▶ **The problem**
Go line by line through the entries below and copy those containing the string "domino".

----------

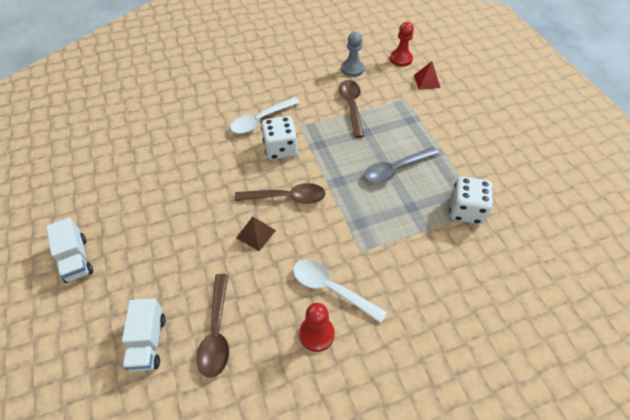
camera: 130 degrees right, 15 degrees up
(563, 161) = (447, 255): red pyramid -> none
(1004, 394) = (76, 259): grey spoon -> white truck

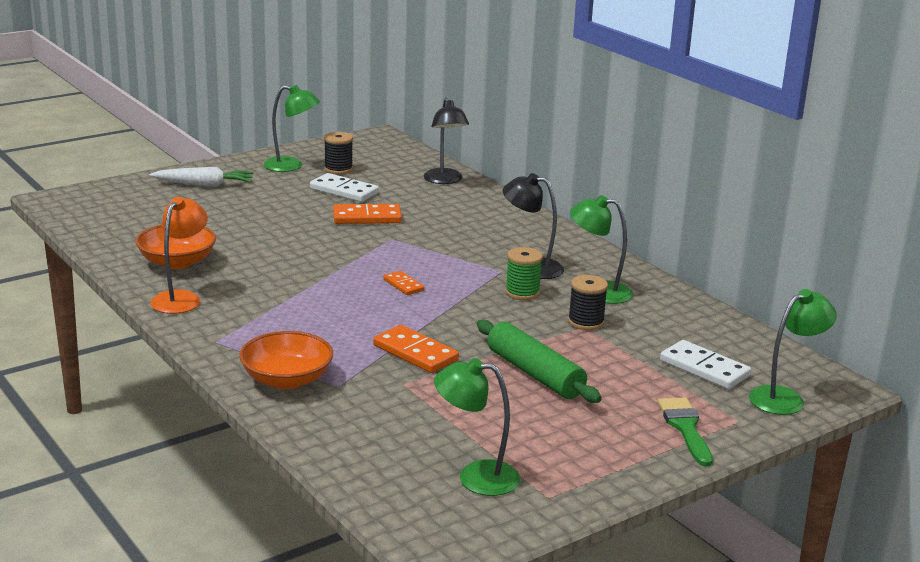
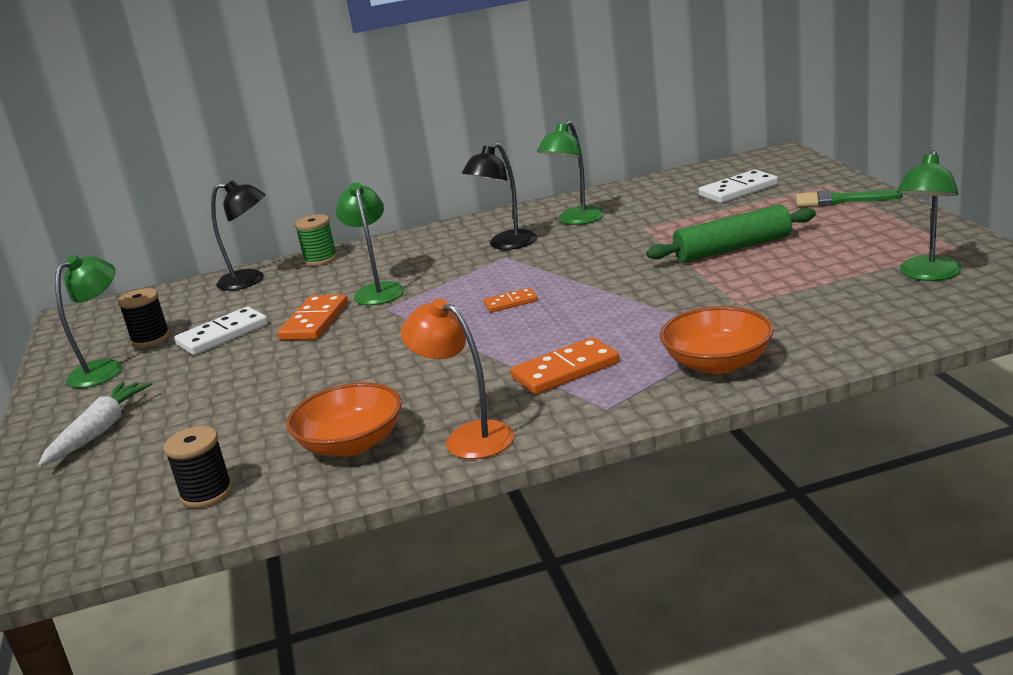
camera: 65 degrees left, 0 degrees up
(415, 353) = (673, 298): orange domino -> orange domino (565, 370)
(522, 292) = (560, 249): green spool -> green spool (320, 259)
(586, 322) = (636, 227): black spool -> black spool (206, 493)
(785, 398) = (793, 169): green lamp -> green lamp (377, 290)

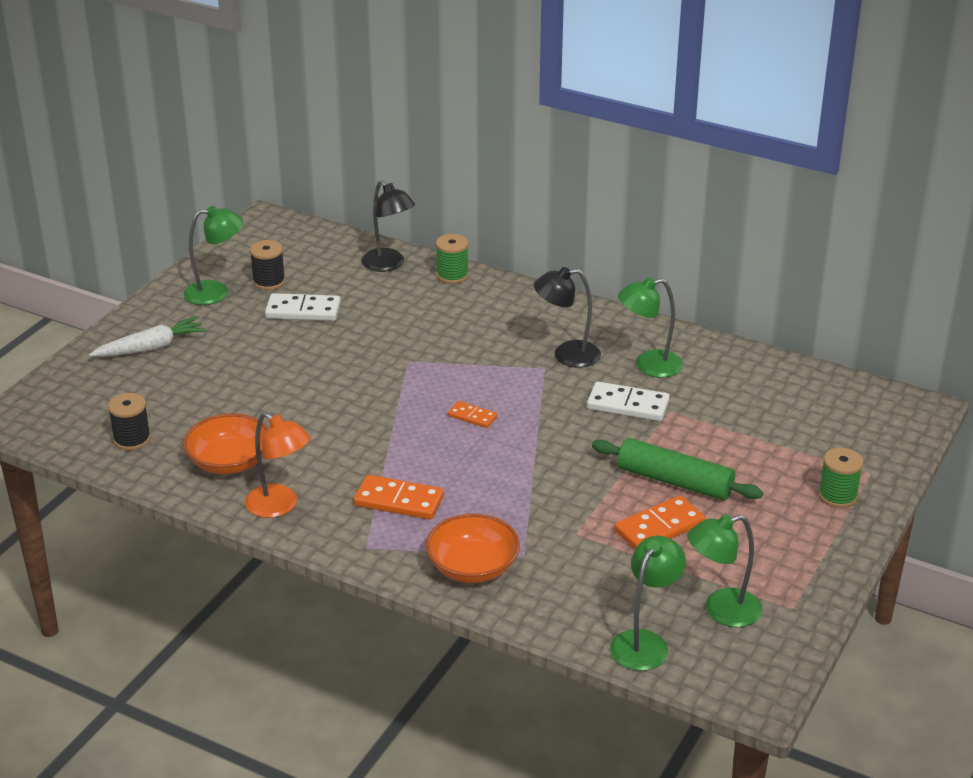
camera: 40 degrees right, 10 degrees up
(314, 321) = (359, 340): orange domino -> orange domino (659, 527)
(377, 290) = (431, 338): green lamp -> green lamp (645, 642)
(468, 437) = (280, 506): orange lamp -> orange lamp turned 135 degrees clockwise
(738, 190) = (802, 425): white domino -> white domino (628, 405)
(840, 200) = (837, 496): green brush -> green spool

----------

▶ **Task output**
(415, 353) = (673, 298): orange domino -> orange domino (565, 370)
(314, 321) = (359, 340): orange domino -> orange domino (659, 527)
(738, 190) = (802, 425): white domino -> white domino (628, 405)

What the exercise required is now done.